Exercise requirements >> Every entry below is to be returned unchanged. Images are not part of the copy.

#### Task material ####

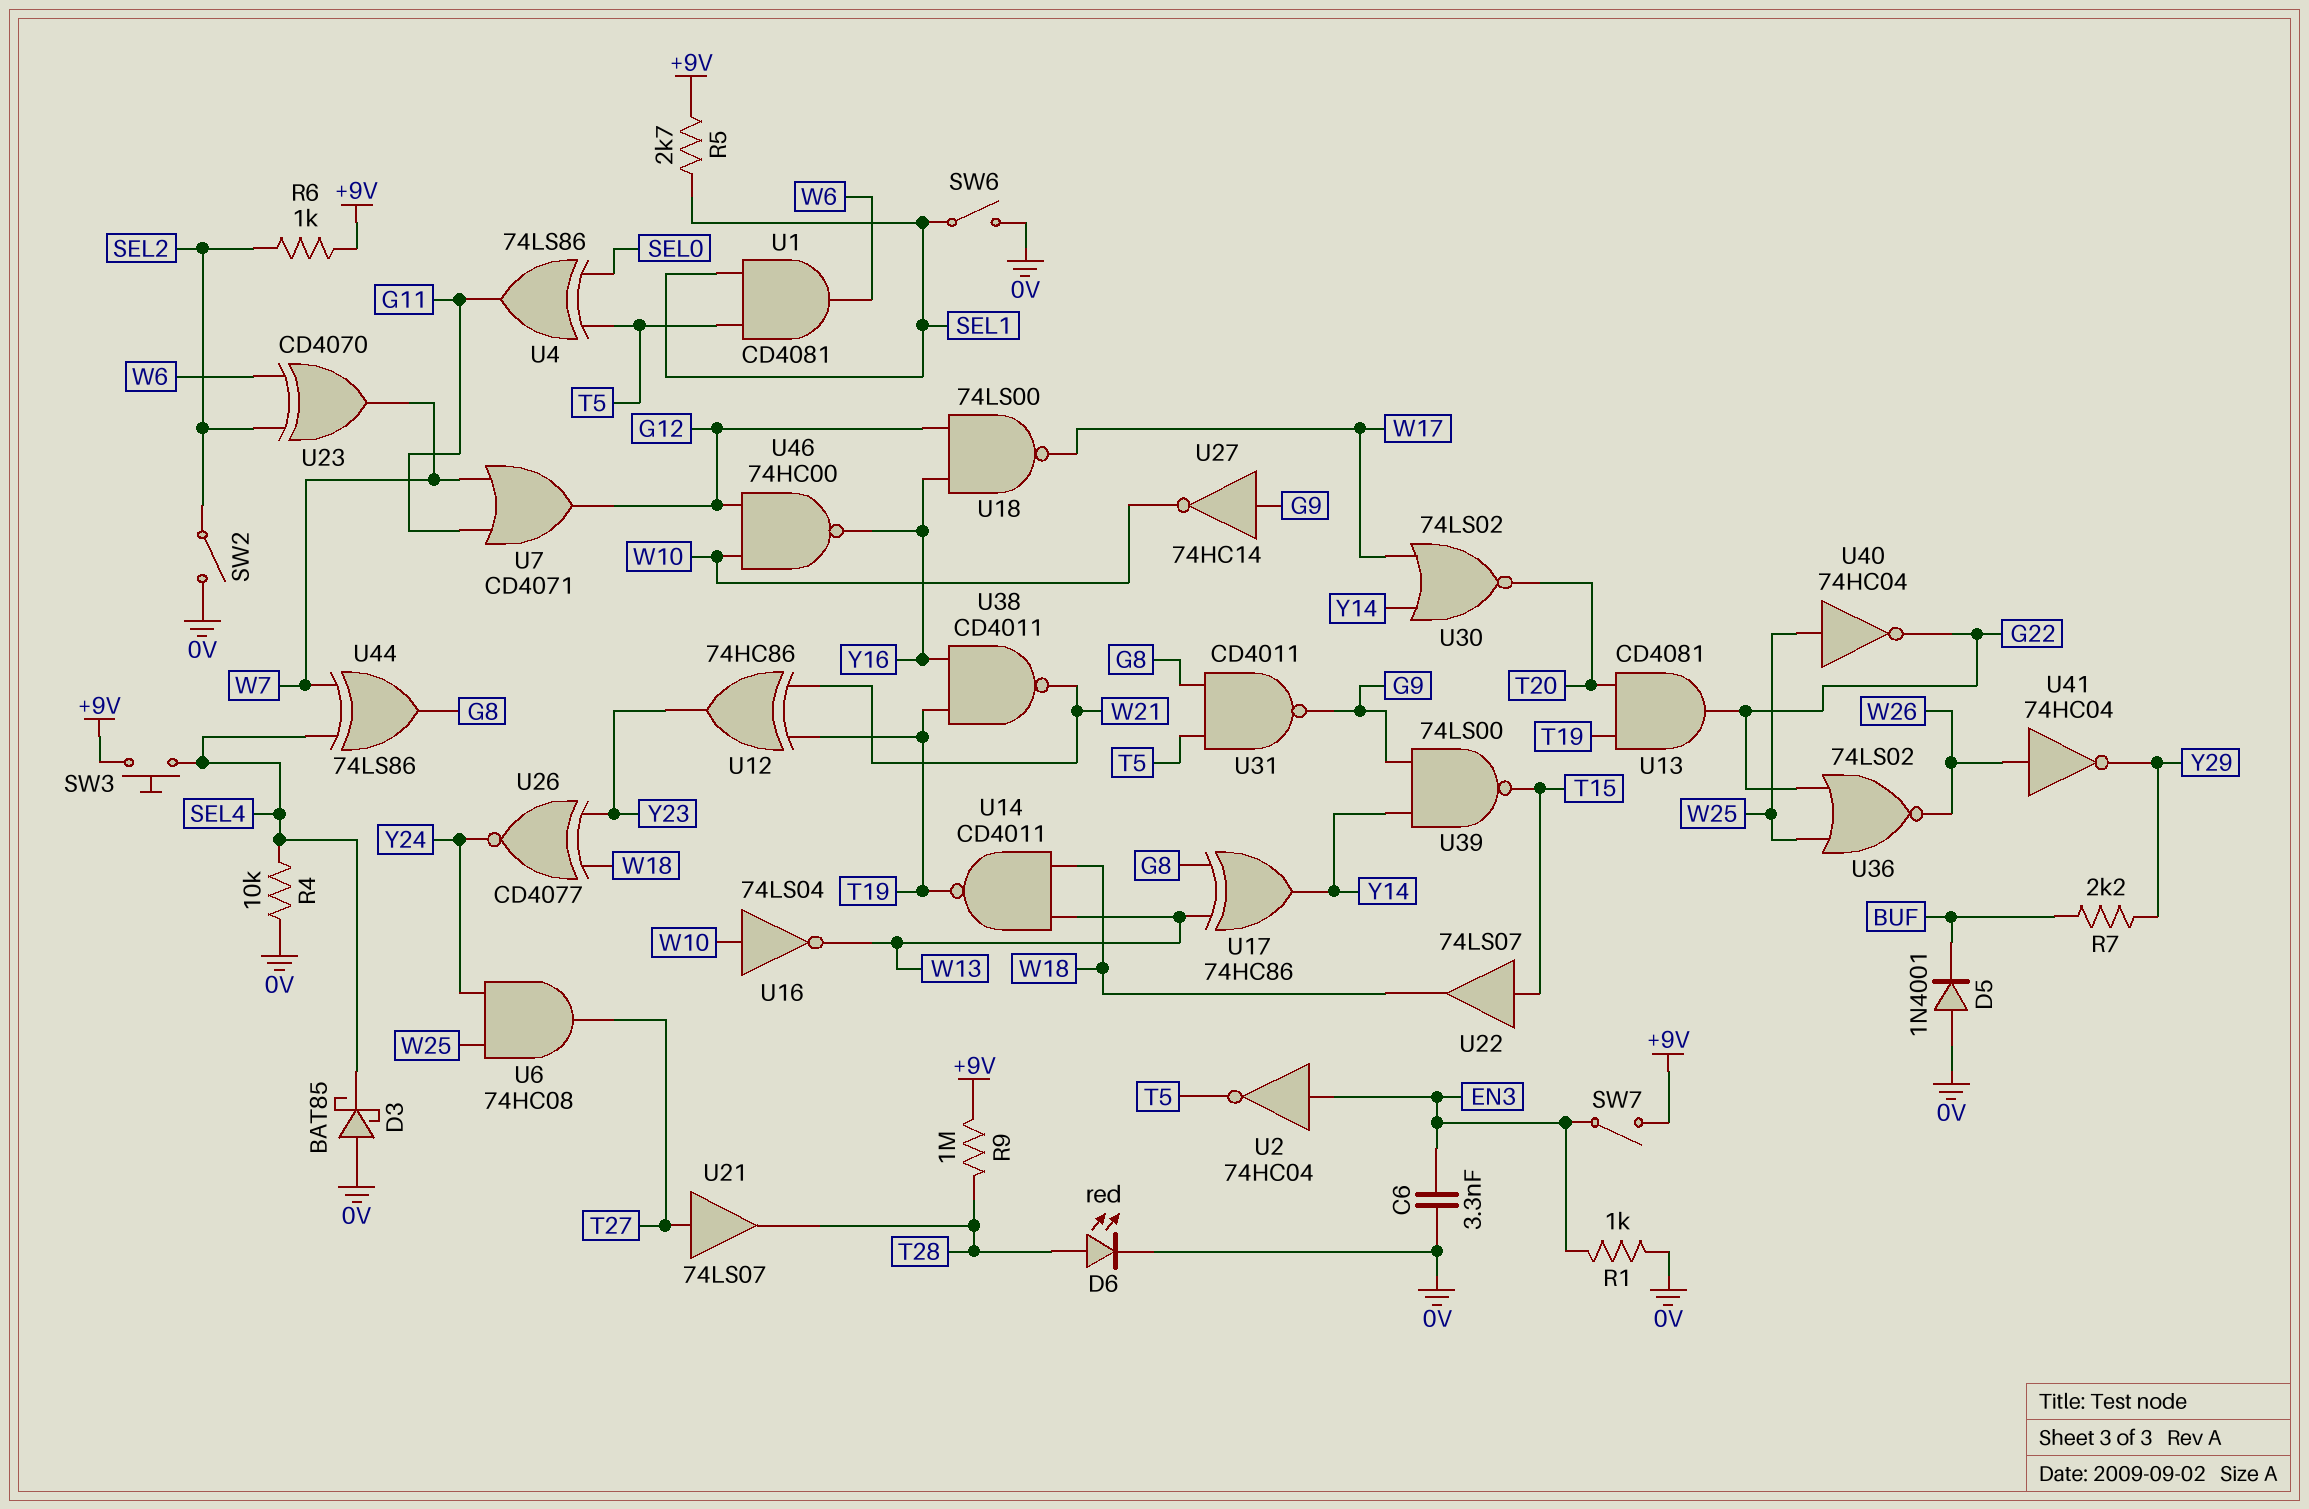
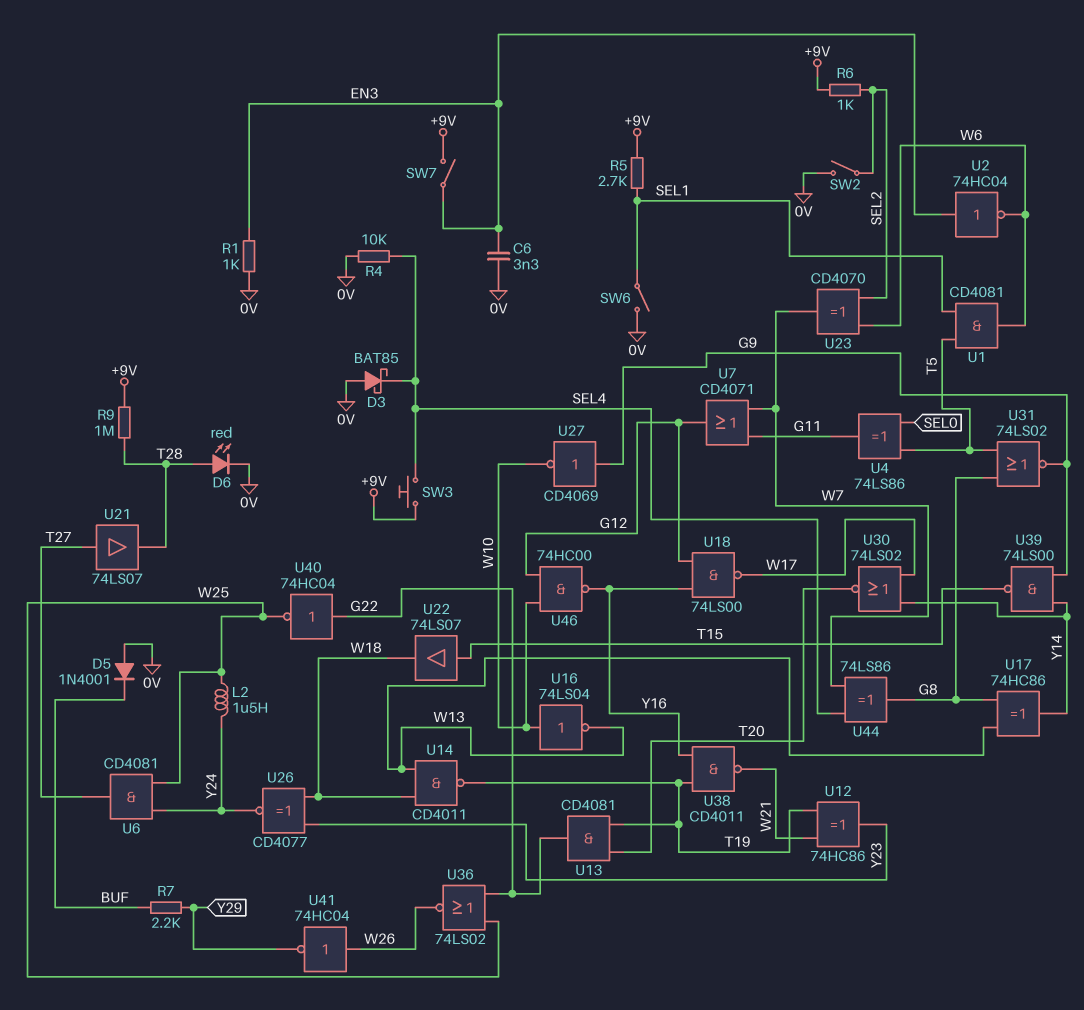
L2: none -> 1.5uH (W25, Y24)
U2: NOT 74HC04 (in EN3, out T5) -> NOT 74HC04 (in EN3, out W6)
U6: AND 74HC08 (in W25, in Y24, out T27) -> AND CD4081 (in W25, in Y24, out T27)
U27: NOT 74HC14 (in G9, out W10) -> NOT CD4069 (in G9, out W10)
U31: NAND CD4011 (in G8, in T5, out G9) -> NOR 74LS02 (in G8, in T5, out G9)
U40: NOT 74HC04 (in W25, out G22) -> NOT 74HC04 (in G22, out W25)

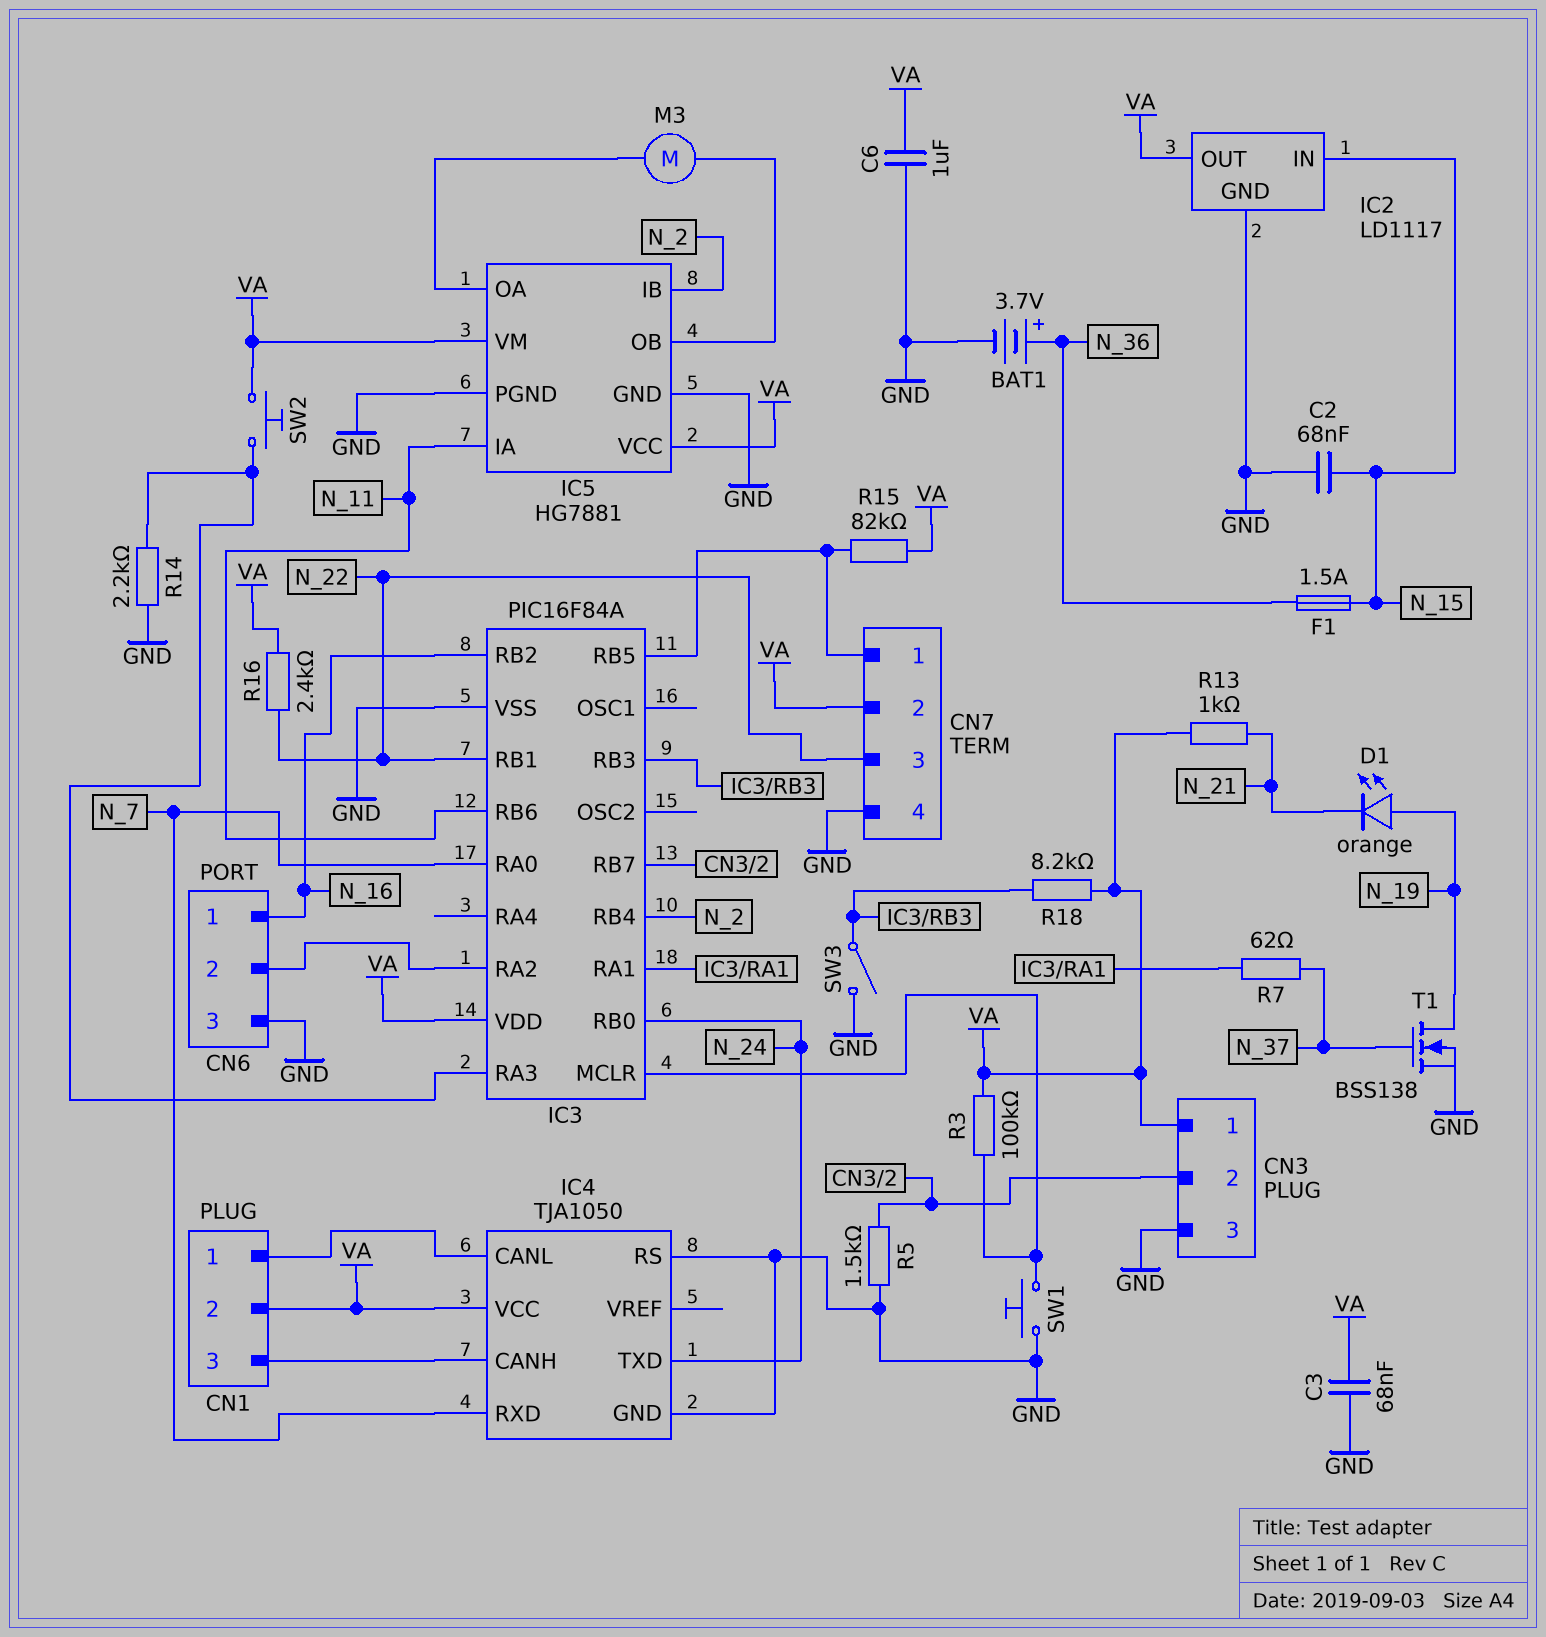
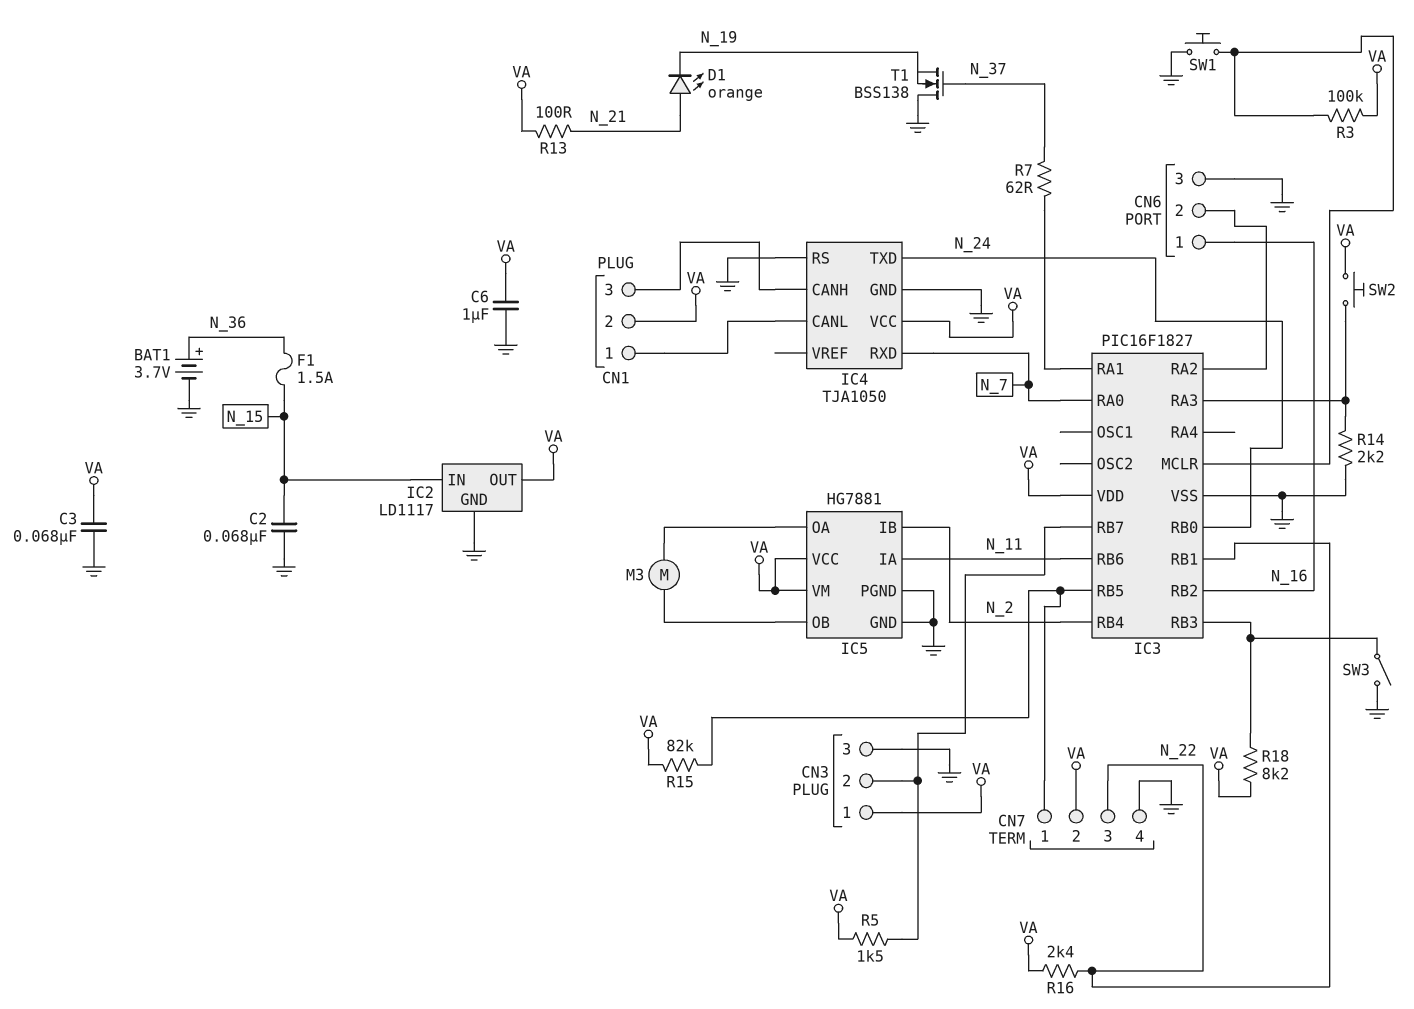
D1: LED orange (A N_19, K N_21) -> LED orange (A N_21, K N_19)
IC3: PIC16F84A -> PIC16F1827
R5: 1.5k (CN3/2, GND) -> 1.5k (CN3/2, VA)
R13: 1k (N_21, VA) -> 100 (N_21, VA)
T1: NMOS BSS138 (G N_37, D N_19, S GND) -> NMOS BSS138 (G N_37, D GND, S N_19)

####

Response box >>
L2: none -> 1.5uH (W25, Y24)
U2: NOT 74HC04 (in EN3, out T5) -> NOT 74HC04 (in EN3, out W6)
U6: AND 74HC08 (in W25, in Y24, out T27) -> AND CD4081 (in W25, in Y24, out T27)
U27: NOT 74HC14 (in G9, out W10) -> NOT CD4069 (in G9, out W10)
U31: NAND CD4011 (in G8, in T5, out G9) -> NOR 74LS02 (in G8, in T5, out G9)
U40: NOT 74HC04 (in W25, out G22) -> NOT 74HC04 (in G22, out W25)

D1: LED orange (A N_19, K N_21) -> LED orange (A N_21, K N_19)
IC3: PIC16F84A -> PIC16F1827
R5: 1.5k (CN3/2, GND) -> 1.5k (CN3/2, VA)
R13: 1k (N_21, VA) -> 100 (N_21, VA)
T1: NMOS BSS138 (G N_37, D N_19, S GND) -> NMOS BSS138 (G N_37, D GND, S N_19)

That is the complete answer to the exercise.